-- Opening Marker --
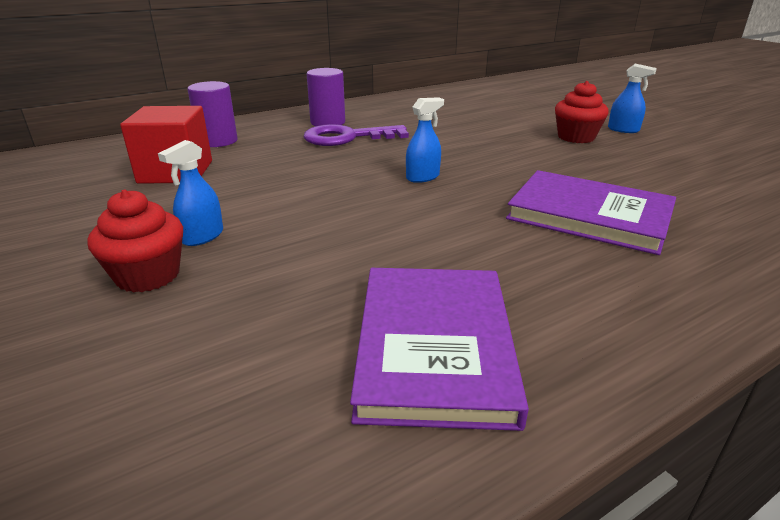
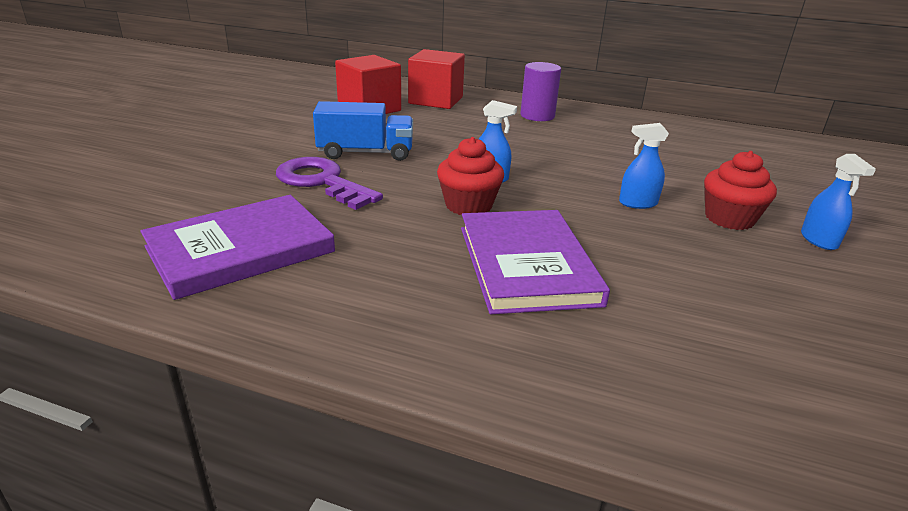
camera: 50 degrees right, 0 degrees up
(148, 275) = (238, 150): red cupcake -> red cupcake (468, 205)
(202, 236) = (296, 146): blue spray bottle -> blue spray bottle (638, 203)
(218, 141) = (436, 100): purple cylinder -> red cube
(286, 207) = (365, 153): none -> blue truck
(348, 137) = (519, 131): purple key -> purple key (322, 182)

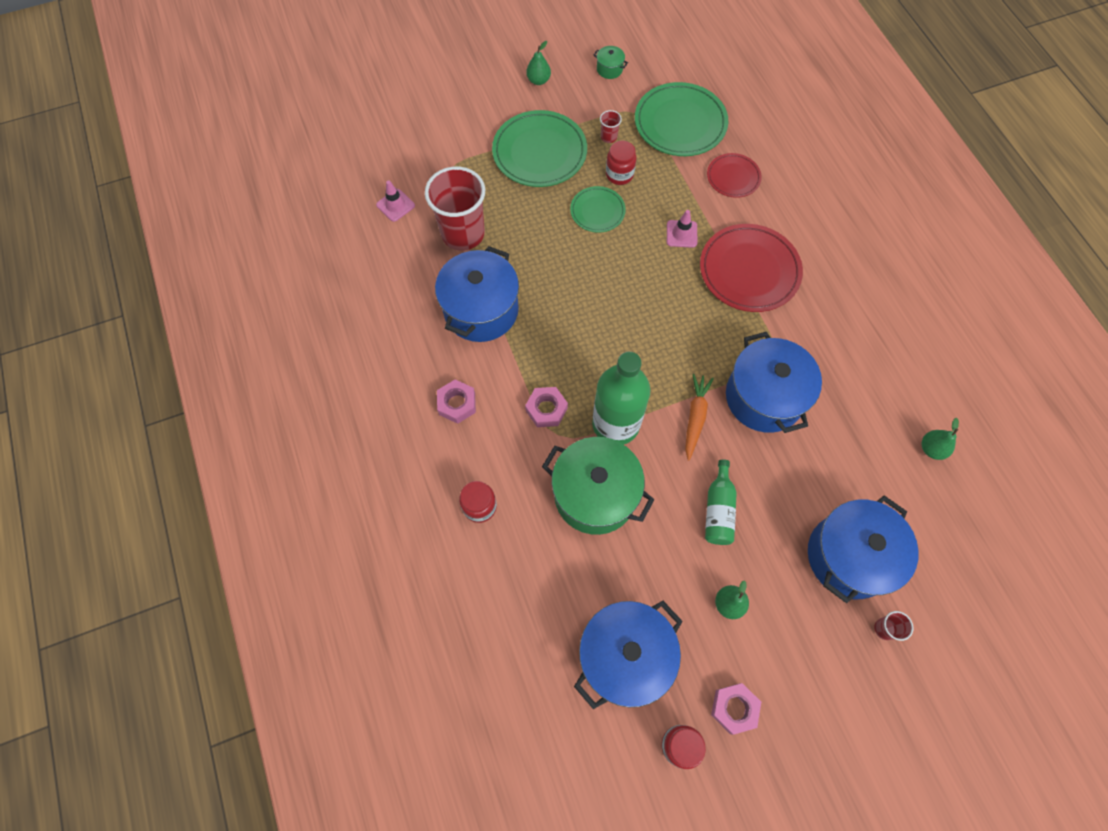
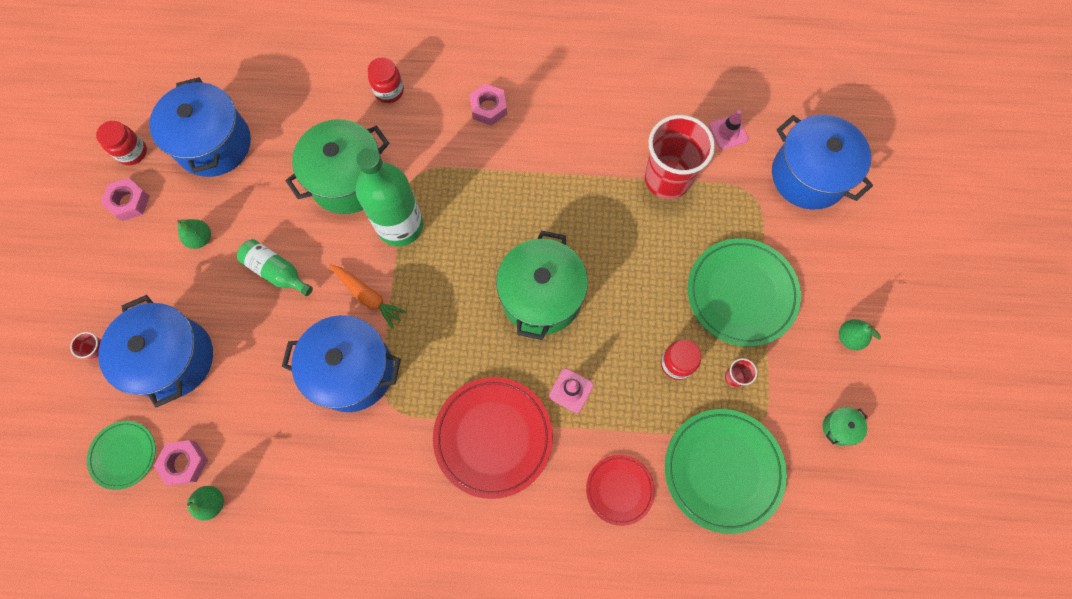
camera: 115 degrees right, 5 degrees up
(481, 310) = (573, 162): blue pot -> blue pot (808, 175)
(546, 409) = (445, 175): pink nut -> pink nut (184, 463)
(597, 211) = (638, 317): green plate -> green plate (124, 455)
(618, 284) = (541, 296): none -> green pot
-- Closing Marker --
-- Opening Marker --
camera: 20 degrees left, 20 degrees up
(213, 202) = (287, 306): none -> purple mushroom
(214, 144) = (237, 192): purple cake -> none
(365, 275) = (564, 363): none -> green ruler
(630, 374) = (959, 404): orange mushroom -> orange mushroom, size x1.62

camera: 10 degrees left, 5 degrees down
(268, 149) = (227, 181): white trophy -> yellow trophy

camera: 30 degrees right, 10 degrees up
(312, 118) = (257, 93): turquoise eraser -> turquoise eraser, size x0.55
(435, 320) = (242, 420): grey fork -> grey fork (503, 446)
-- Closing Marker --
> **WHAT THE EXERCISE ASKS**: Starting with the line that has "camera: 50 degrees right, 0 degrees up" and ending with the line that has "(481, 310) = (573, 162): blue", repeat the lines above exactly, omitting every picture.

> **ANSWER BELOW**:
camera: 50 degrees right, 0 degrees up
(148, 275) = (238, 150): red cupcake -> red cupcake (468, 205)
(202, 236) = (296, 146): blue spray bottle -> blue spray bottle (638, 203)
(218, 141) = (436, 100): purple cylinder -> red cube
(286, 207) = (365, 153): none -> blue truck
(348, 137) = (519, 131): purple key -> purple key (322, 182)

camera: 115 degrees right, 5 degrees up
(481, 310) = (573, 162): blue pot -> blue pot (808, 175)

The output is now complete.